_Data records_
——
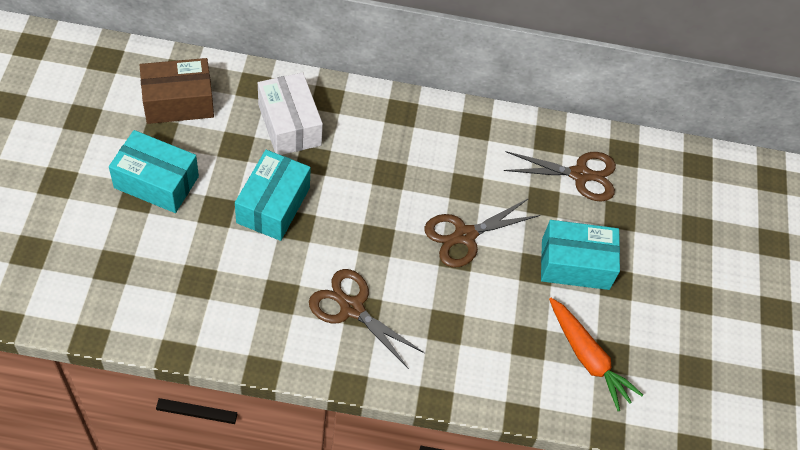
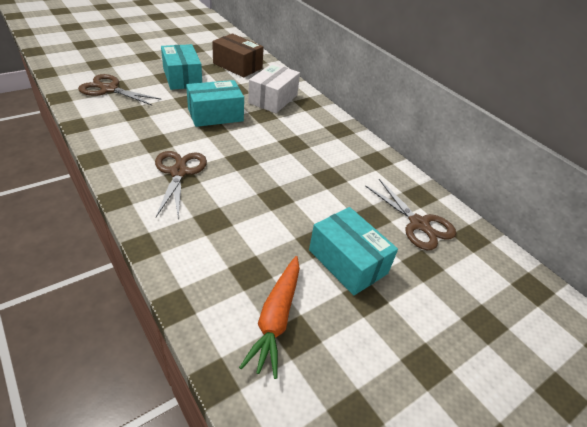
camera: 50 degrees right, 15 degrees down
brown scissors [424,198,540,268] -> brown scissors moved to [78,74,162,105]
——
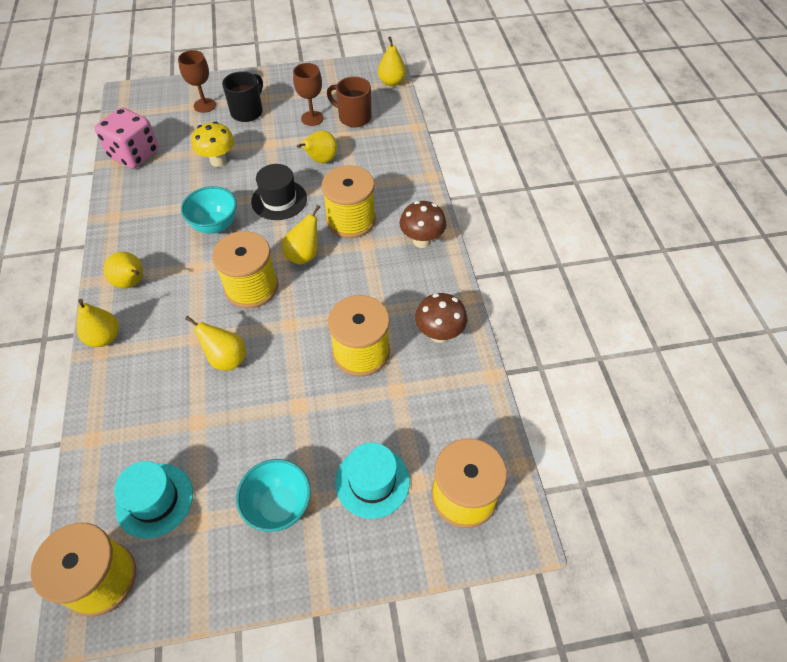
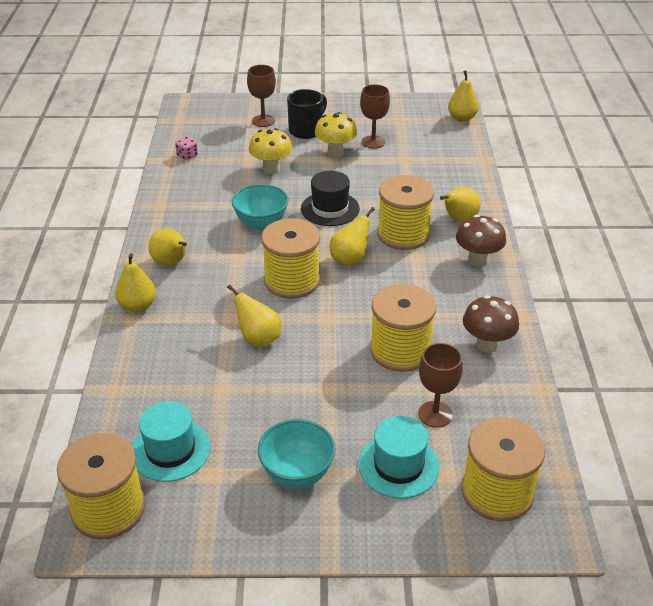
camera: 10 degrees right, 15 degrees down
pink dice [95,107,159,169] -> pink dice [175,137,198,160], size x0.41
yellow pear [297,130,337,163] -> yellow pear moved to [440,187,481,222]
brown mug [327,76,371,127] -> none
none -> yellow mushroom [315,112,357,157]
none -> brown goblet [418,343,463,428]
——
_Task goal_
Would you print exactly and only the lines of the material above that run from the line with "camera: 10 degrees right, 15 degrees down" through the line with "none -> brown goblet [418,343,463,428]", both included?

_Finished task_
camera: 10 degrees right, 15 degrees down
pink dice [95,107,159,169] -> pink dice [175,137,198,160], size x0.41
yellow pear [297,130,337,163] -> yellow pear moved to [440,187,481,222]
brown mug [327,76,371,127] -> none
none -> yellow mushroom [315,112,357,157]
none -> brown goblet [418,343,463,428]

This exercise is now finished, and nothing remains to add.